[Exercise details] Count the lines in the data below holding the string "size" and write the total by itself.

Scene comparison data
——

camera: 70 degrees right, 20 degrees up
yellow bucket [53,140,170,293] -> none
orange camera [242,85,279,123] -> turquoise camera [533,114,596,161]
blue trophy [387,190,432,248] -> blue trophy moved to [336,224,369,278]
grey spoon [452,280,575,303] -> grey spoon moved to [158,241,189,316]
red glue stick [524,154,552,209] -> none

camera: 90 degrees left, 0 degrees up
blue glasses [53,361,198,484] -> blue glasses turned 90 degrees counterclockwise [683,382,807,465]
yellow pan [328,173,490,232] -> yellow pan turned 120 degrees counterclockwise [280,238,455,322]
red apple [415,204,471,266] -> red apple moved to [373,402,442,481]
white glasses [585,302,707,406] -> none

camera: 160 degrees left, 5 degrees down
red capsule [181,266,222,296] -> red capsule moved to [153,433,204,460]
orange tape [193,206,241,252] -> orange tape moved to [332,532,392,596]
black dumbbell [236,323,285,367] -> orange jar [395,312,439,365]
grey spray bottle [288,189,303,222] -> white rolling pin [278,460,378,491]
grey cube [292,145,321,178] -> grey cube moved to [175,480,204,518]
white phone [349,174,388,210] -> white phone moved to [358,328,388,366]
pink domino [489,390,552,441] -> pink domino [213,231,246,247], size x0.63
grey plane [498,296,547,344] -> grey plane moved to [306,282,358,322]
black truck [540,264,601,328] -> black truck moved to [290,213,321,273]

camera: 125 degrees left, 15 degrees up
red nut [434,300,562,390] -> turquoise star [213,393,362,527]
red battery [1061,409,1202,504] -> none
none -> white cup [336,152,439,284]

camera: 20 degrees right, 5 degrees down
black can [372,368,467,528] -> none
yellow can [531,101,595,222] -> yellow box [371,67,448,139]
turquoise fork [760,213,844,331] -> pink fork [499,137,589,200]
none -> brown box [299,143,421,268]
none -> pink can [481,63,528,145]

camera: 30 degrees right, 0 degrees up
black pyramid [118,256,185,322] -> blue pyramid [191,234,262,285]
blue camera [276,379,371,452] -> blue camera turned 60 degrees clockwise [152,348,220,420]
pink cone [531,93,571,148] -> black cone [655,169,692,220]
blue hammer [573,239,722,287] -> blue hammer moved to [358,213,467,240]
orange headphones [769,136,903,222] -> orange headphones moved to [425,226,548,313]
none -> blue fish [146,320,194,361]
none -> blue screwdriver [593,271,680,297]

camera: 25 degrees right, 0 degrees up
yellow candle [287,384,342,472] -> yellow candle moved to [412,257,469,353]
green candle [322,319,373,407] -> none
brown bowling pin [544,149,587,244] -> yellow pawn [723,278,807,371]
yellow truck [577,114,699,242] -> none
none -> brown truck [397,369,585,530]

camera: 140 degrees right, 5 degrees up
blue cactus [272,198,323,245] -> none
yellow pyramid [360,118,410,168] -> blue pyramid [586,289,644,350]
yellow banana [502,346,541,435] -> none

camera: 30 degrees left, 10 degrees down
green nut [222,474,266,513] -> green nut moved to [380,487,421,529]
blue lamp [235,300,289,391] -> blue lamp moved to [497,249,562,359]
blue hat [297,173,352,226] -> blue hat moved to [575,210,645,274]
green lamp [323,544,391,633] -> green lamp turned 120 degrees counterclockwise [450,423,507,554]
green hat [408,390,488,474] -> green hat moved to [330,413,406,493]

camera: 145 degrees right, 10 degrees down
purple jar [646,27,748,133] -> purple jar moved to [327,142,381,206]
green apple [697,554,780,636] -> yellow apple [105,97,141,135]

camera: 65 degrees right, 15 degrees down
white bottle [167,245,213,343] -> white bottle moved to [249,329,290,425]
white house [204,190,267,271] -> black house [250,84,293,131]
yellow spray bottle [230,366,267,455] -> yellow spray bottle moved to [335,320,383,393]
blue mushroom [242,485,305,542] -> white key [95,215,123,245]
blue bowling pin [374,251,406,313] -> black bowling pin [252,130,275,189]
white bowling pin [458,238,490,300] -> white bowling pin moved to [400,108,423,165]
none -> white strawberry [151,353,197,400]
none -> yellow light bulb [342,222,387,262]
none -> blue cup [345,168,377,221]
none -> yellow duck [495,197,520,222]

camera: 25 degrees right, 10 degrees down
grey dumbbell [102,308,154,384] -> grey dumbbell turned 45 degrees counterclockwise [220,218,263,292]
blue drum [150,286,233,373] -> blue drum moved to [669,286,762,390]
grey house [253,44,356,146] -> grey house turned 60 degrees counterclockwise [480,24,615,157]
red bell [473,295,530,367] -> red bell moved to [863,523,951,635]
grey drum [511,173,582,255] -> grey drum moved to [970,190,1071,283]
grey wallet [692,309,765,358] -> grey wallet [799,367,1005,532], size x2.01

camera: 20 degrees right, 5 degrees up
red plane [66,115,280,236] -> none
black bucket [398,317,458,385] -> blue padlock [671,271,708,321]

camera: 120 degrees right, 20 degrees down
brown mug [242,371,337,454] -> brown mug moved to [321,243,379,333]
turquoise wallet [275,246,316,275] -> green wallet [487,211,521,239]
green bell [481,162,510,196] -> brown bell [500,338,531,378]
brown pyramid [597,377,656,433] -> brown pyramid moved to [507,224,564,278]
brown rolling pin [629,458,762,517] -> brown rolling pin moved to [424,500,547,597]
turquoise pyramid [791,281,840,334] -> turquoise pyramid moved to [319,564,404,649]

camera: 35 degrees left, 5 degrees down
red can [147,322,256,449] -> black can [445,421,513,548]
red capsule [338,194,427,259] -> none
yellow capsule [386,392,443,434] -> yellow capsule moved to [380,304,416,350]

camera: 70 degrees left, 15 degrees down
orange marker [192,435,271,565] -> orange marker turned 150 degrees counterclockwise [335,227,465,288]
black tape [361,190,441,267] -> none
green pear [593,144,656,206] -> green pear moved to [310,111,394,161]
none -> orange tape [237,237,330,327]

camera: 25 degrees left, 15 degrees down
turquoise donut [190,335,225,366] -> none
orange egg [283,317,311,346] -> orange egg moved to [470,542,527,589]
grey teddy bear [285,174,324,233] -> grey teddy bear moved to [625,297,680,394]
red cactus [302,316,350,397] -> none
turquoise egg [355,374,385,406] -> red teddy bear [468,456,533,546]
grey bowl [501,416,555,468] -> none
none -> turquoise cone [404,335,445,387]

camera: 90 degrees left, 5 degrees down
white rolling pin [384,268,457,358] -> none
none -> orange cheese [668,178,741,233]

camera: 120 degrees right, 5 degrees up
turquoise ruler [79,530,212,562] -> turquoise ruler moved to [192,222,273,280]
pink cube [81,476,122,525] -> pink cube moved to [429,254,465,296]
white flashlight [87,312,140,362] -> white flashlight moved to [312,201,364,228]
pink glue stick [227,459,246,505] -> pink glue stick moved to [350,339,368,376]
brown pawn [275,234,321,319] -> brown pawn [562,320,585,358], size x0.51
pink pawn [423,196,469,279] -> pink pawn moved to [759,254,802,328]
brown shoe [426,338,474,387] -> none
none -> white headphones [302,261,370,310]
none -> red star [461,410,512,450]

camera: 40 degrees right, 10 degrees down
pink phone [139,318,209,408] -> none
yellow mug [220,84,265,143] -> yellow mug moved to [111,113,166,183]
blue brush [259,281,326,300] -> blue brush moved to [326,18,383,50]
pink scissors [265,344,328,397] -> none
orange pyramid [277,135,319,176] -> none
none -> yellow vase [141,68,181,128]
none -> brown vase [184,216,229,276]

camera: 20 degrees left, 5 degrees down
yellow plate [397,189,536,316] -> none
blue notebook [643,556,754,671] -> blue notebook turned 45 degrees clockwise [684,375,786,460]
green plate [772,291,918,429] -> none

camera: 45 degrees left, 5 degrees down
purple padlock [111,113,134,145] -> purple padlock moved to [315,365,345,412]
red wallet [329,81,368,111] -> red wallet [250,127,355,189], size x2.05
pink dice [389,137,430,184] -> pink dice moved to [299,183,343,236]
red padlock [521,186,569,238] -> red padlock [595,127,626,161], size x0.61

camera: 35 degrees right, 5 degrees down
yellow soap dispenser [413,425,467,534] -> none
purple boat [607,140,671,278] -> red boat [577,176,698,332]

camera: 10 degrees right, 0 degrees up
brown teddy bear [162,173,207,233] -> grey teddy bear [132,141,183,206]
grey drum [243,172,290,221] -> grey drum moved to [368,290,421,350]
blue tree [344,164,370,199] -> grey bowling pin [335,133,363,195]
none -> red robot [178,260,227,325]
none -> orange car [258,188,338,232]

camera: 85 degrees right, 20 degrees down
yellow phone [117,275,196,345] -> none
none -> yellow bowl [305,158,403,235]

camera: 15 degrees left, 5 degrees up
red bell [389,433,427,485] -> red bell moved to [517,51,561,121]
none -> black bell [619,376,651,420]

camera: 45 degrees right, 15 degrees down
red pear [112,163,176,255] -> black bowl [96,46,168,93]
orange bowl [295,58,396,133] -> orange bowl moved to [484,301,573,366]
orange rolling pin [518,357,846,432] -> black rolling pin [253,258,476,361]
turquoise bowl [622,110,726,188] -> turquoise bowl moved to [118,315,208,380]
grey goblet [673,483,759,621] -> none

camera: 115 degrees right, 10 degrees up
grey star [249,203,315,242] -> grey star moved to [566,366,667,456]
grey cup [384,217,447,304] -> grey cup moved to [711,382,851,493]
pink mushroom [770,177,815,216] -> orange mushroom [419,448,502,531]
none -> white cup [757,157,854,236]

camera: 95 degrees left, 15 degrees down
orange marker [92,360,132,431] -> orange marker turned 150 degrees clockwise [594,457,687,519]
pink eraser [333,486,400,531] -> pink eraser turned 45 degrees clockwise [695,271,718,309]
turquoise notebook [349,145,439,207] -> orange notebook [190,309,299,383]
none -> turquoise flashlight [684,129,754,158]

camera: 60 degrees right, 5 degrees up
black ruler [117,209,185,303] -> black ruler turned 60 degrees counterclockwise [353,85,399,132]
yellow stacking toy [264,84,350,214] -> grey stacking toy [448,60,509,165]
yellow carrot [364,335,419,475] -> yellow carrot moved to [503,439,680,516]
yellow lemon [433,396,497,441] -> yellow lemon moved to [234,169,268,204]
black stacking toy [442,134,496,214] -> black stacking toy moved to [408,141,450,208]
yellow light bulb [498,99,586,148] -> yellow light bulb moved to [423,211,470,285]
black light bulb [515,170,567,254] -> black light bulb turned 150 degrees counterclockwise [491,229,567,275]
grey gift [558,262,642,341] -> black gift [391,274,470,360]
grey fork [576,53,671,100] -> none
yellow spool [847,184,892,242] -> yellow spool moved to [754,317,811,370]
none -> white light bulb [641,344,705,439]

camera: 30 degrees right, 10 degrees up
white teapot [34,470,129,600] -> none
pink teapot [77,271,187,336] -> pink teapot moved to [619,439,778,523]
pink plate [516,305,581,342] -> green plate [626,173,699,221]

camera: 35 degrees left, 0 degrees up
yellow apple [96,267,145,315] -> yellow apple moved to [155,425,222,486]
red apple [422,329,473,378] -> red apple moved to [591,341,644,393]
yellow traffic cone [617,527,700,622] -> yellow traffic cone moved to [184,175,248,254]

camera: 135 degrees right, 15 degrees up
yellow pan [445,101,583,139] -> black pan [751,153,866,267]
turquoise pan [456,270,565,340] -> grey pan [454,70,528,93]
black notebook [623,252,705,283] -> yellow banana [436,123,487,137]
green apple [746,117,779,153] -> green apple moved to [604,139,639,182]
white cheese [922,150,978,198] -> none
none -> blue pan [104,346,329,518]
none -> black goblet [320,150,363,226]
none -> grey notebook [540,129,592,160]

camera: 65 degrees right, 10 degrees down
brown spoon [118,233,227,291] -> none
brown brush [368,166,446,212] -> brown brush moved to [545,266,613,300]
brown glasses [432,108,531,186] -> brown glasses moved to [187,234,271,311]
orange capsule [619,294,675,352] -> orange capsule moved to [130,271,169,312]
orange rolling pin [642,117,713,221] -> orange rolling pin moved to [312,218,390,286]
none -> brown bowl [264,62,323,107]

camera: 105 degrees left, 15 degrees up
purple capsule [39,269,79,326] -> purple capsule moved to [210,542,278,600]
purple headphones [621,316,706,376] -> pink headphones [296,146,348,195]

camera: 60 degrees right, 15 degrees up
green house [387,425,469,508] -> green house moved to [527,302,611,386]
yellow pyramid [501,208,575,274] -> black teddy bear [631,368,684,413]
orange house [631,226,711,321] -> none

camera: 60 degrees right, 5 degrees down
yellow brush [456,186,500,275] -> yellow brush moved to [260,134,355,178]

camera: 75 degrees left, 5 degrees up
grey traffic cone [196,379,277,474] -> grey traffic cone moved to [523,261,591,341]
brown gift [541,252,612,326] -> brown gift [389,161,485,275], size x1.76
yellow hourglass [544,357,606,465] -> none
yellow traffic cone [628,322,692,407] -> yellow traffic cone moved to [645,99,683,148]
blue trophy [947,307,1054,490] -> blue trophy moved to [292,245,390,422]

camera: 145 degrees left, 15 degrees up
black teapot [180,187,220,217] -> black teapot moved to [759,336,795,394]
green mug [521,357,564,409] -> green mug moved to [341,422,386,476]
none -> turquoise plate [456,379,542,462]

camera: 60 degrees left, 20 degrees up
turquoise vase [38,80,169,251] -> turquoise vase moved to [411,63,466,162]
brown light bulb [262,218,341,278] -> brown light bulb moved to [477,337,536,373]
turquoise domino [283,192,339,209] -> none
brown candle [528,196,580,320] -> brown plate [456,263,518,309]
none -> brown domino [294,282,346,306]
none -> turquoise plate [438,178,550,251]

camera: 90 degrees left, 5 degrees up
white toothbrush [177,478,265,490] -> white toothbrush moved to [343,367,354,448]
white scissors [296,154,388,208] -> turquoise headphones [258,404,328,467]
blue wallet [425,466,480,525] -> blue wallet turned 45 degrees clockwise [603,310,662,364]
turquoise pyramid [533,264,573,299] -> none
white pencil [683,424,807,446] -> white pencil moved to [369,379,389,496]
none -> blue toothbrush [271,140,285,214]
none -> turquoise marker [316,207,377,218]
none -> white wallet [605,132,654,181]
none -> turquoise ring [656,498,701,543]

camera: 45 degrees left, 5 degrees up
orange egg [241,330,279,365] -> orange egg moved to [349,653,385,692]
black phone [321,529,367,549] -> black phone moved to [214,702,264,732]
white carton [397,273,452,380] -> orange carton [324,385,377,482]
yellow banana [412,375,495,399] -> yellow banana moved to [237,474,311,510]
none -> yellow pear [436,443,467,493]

——

[Result for this task] 6